Brief => When you reach the line that contains "(559, 523) = (754, 546): orange" in the data below, start reproducing lines exactly, and stop after the line that contains "(648, 263) = (665, 238): orange".

── Records for this exercise ──

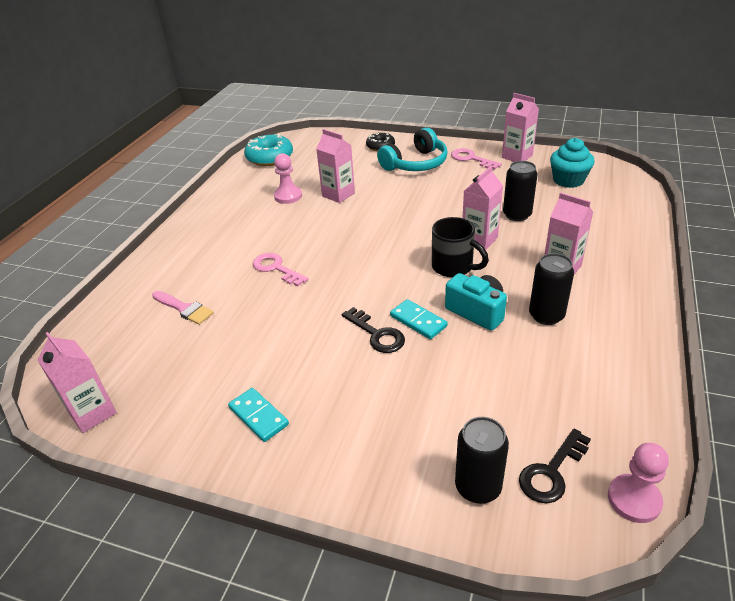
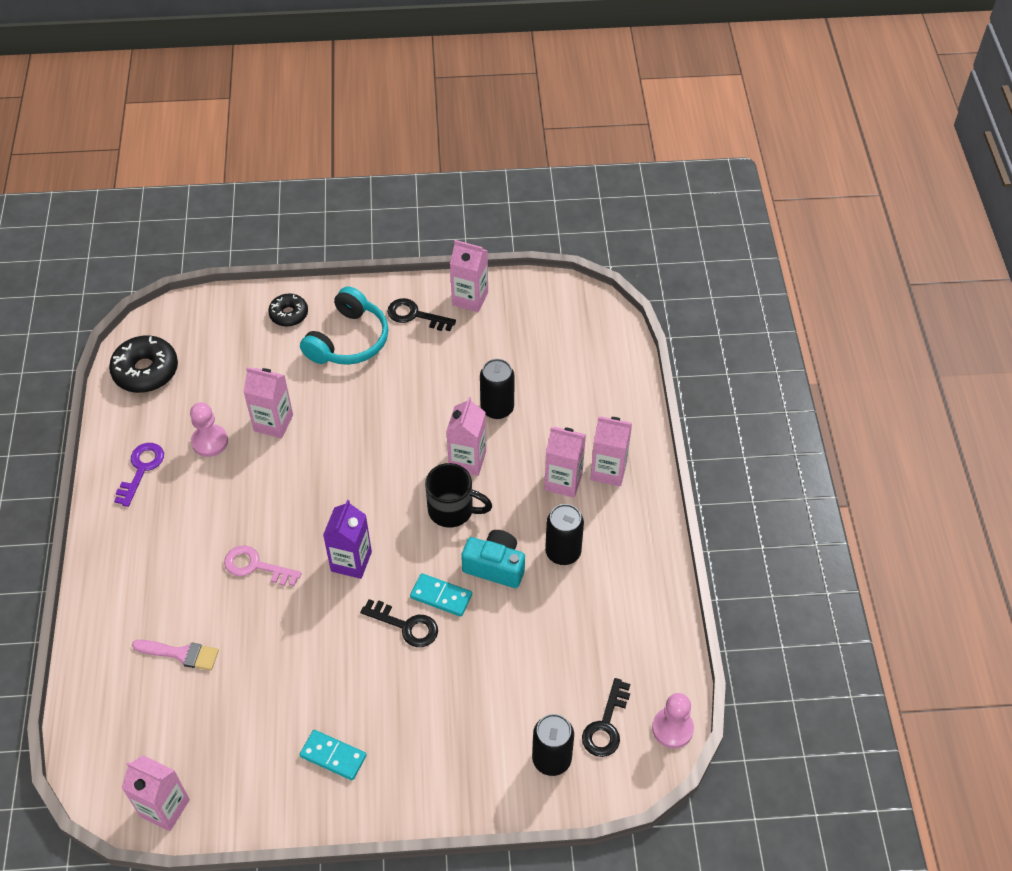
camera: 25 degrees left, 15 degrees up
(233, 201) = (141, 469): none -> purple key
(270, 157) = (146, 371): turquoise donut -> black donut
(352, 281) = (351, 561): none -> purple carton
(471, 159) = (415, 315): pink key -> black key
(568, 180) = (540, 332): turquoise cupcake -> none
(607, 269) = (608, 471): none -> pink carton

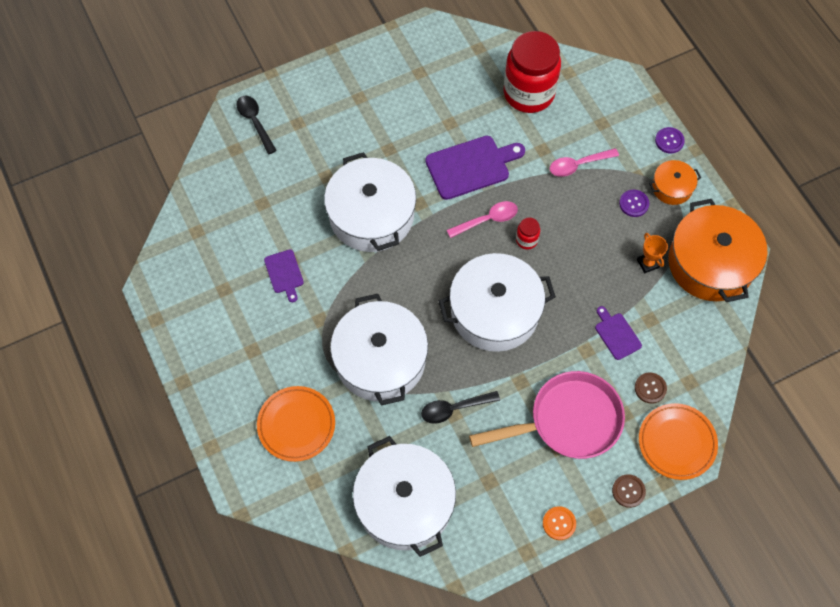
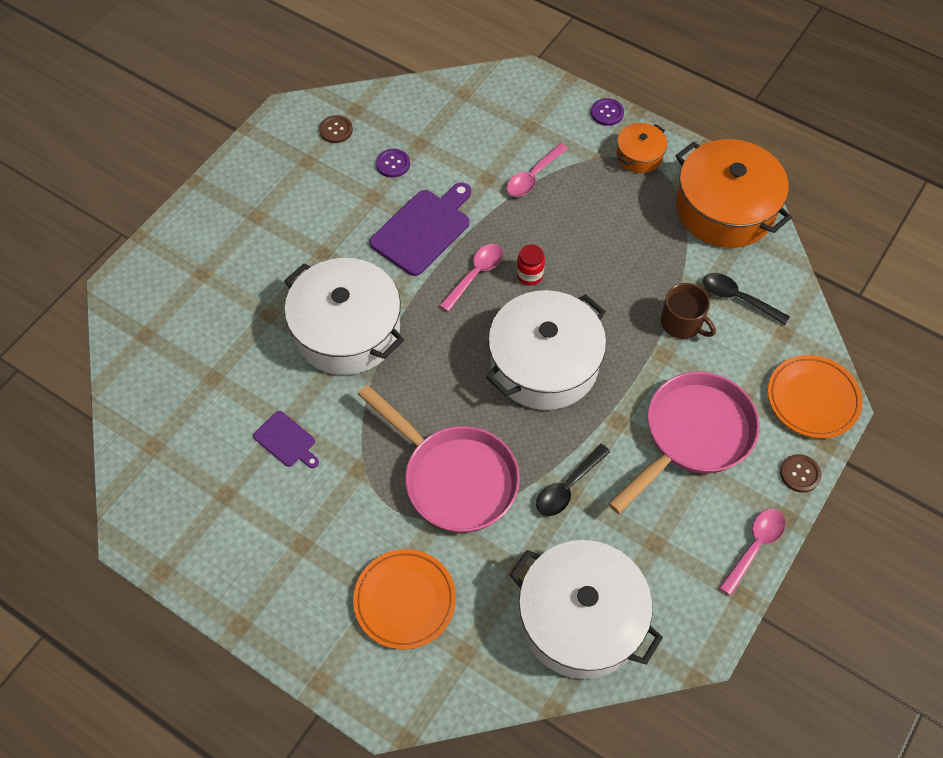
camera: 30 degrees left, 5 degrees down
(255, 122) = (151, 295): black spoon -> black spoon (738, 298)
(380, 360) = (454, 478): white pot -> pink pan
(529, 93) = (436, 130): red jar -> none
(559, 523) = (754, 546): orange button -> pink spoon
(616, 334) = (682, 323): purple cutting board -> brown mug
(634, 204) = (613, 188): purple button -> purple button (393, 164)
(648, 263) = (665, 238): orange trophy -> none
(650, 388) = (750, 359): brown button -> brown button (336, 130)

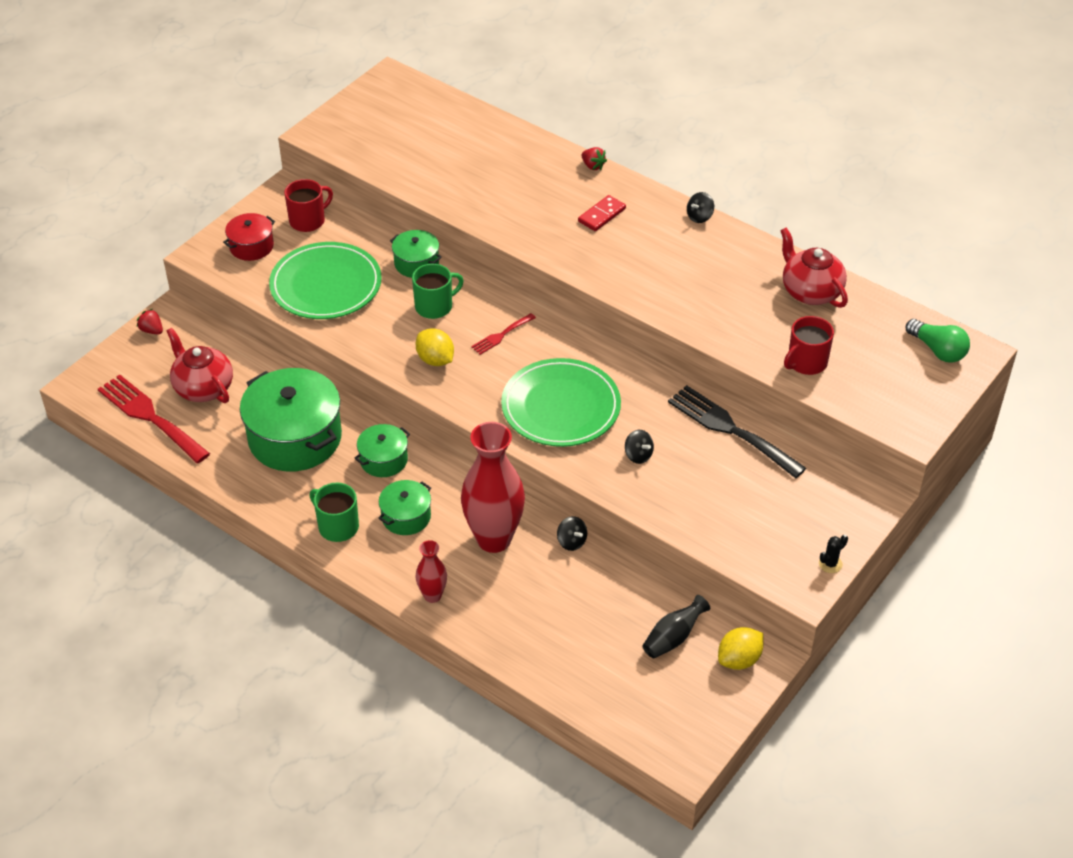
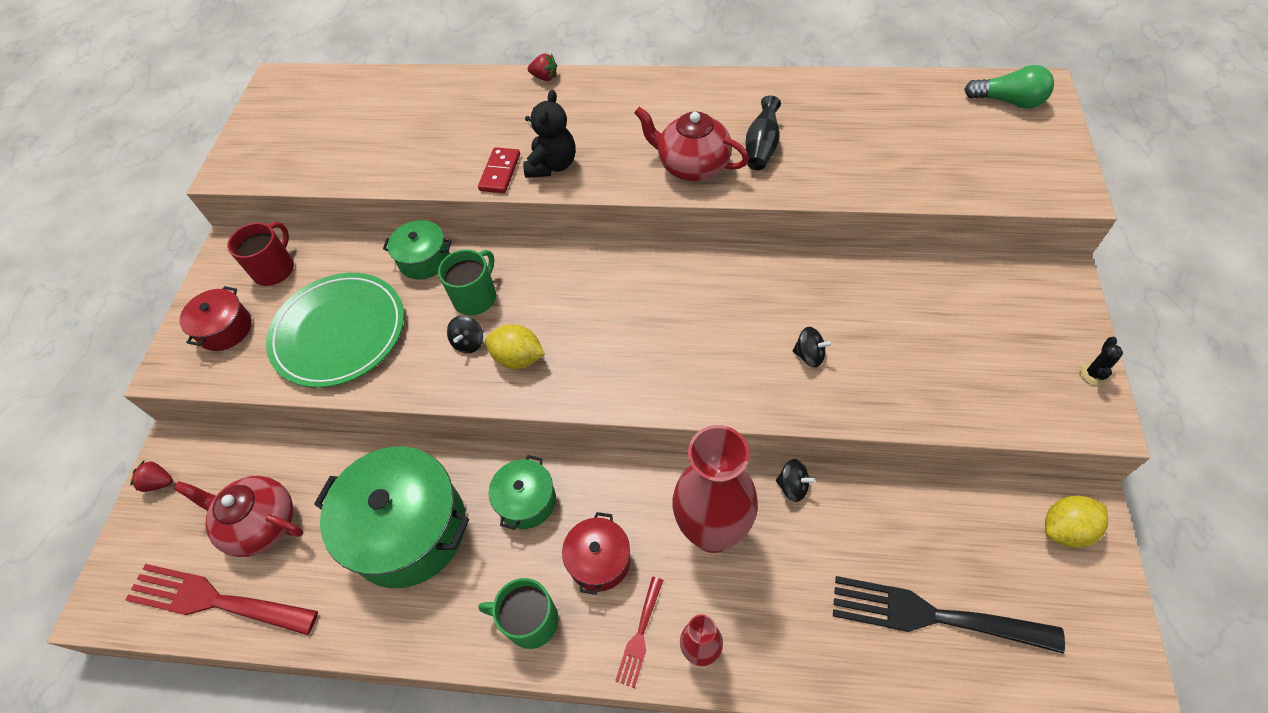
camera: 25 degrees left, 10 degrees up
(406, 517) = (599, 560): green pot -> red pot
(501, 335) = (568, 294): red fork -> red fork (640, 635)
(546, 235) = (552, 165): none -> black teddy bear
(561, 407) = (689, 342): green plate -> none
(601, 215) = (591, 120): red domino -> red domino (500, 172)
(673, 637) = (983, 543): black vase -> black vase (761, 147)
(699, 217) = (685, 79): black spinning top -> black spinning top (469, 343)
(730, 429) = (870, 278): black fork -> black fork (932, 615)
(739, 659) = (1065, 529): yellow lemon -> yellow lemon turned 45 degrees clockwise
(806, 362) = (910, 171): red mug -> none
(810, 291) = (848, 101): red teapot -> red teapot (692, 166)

───

Task answer =>
(559, 523) = (754, 546): orange button -> pink spoon
(616, 334) = (682, 323): purple cutting board -> brown mug
(634, 204) = (613, 188): purple button -> purple button (393, 164)
(648, 263) = (665, 238): orange trophy -> none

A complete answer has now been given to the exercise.